• _Problem requirements_: What you return should be each line of the data containing the string "scissors".

• _Record extracts_:

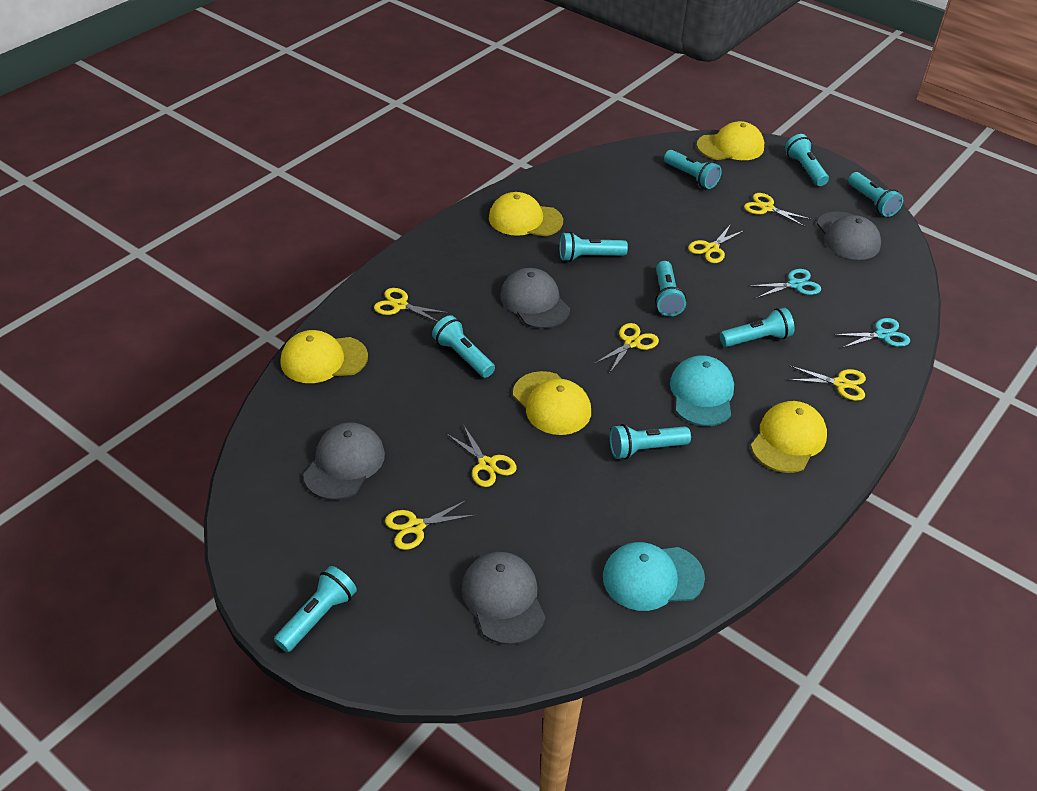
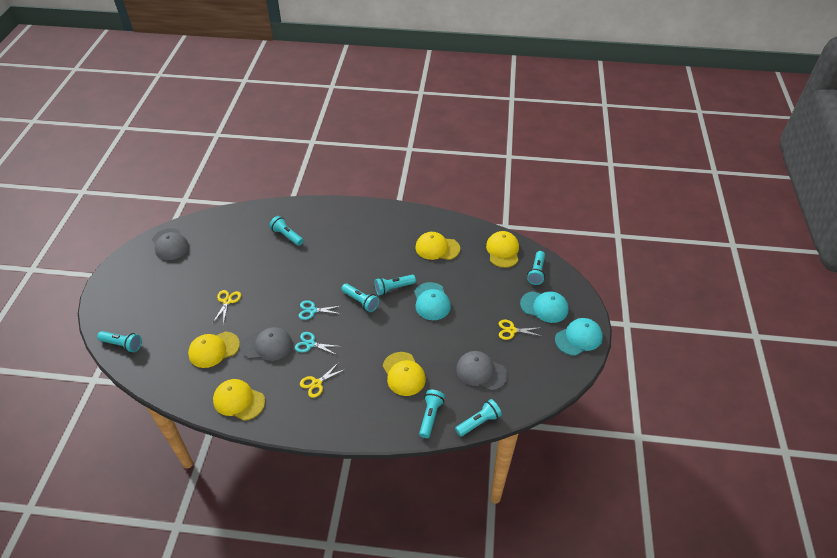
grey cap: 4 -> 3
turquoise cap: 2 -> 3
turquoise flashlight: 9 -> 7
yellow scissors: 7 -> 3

...

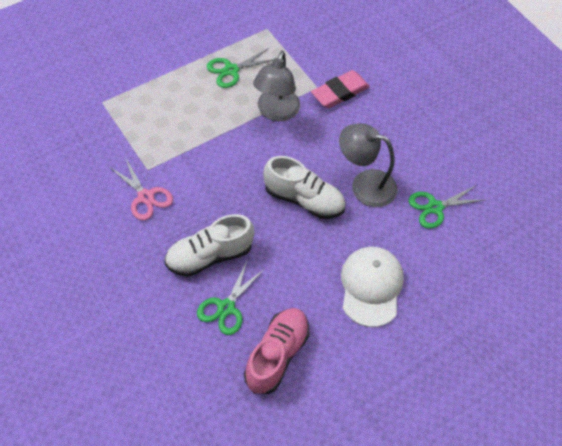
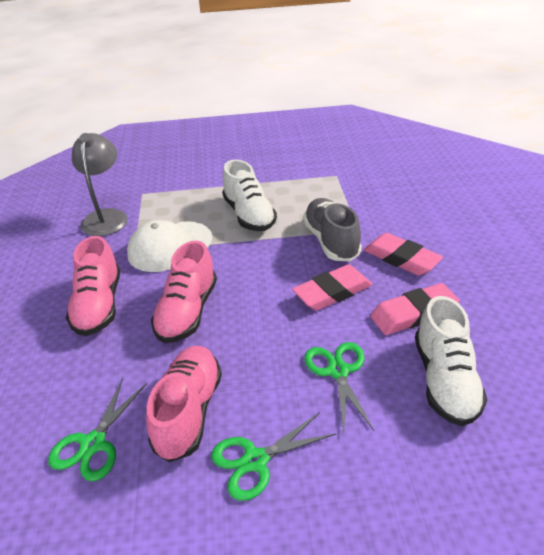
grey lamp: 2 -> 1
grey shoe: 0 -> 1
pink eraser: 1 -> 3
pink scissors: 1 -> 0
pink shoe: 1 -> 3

---

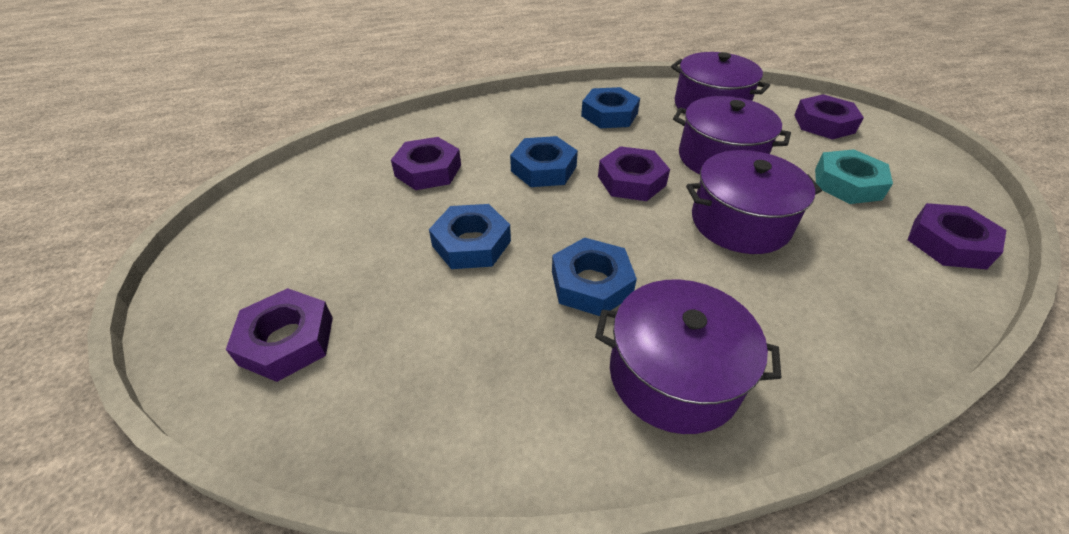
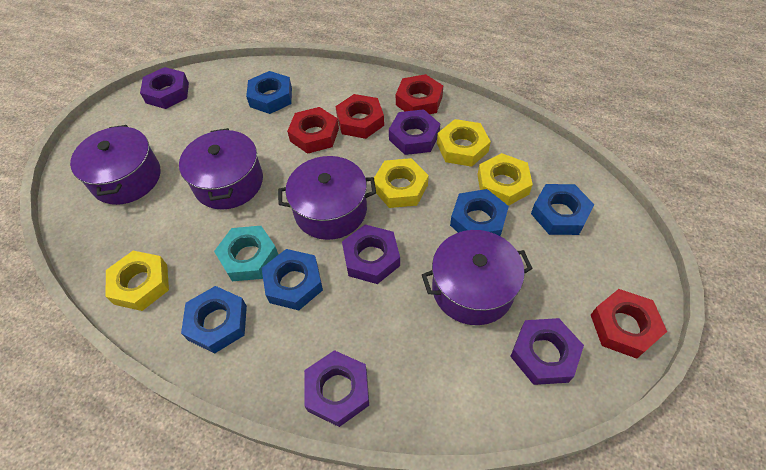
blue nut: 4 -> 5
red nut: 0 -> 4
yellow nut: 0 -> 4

• _Result for this exercise_:
yellow scissors: 7 -> 3
pink scissors: 1 -> 0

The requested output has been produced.